TASK PROMPT
Copy out each line of the entries where the word "none" is present.

#### RECORDS PROVIDED ####

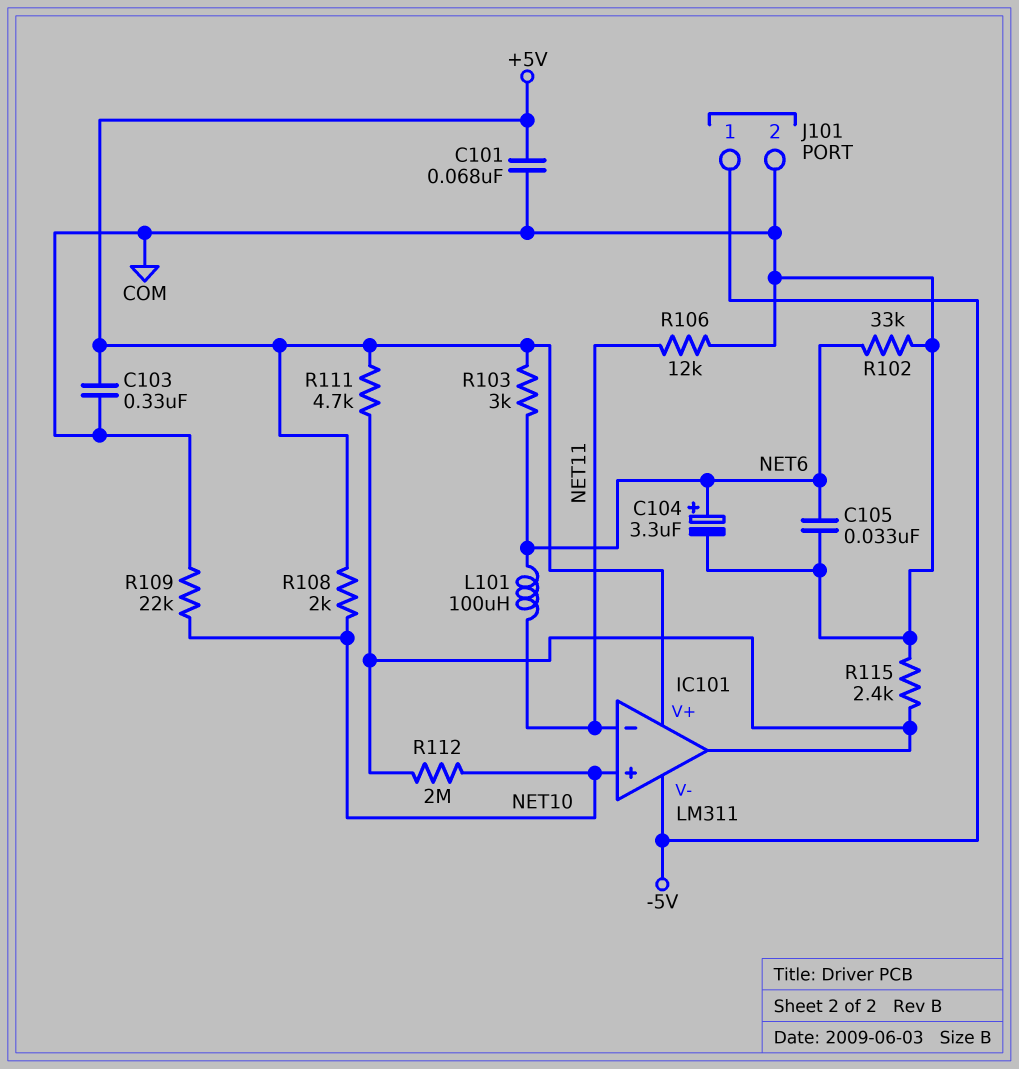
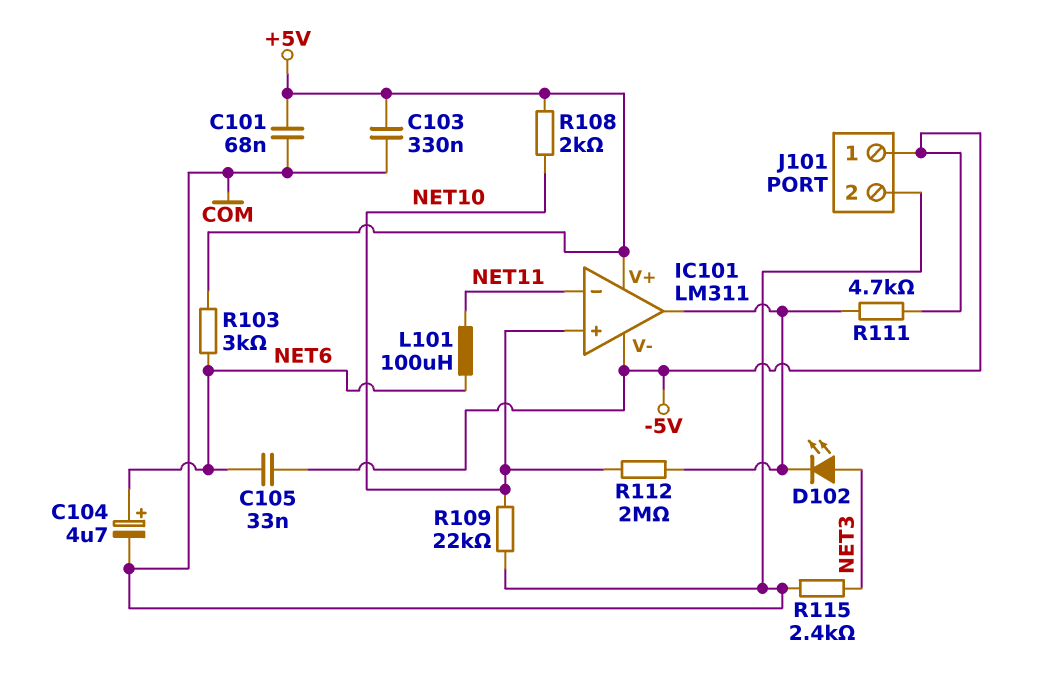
C104: 3.3uF (plus NET6, minus COM) -> 4.7uF (plus NET6, minus COM)
C105: 33nF (COM, NET6) -> 33nF (-5V, NET6)
D102: none -> LED (A NET3, K IC101/out)
R102: 33k (COM, NET6) -> none
R106: 12k (COM, NET11) -> none
R111: 4.7k (+5V, IC101/out) -> 4.7k (-5V, IC101/out)
R115: 2.4k (COM, IC101/out) -> 2.4k (COM, NET3)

####

RESULT OF THIS EXERCISE
D102: none -> LED (A NET3, K IC101/out)
R102: 33k (COM, NET6) -> none
R106: 12k (COM, NET11) -> none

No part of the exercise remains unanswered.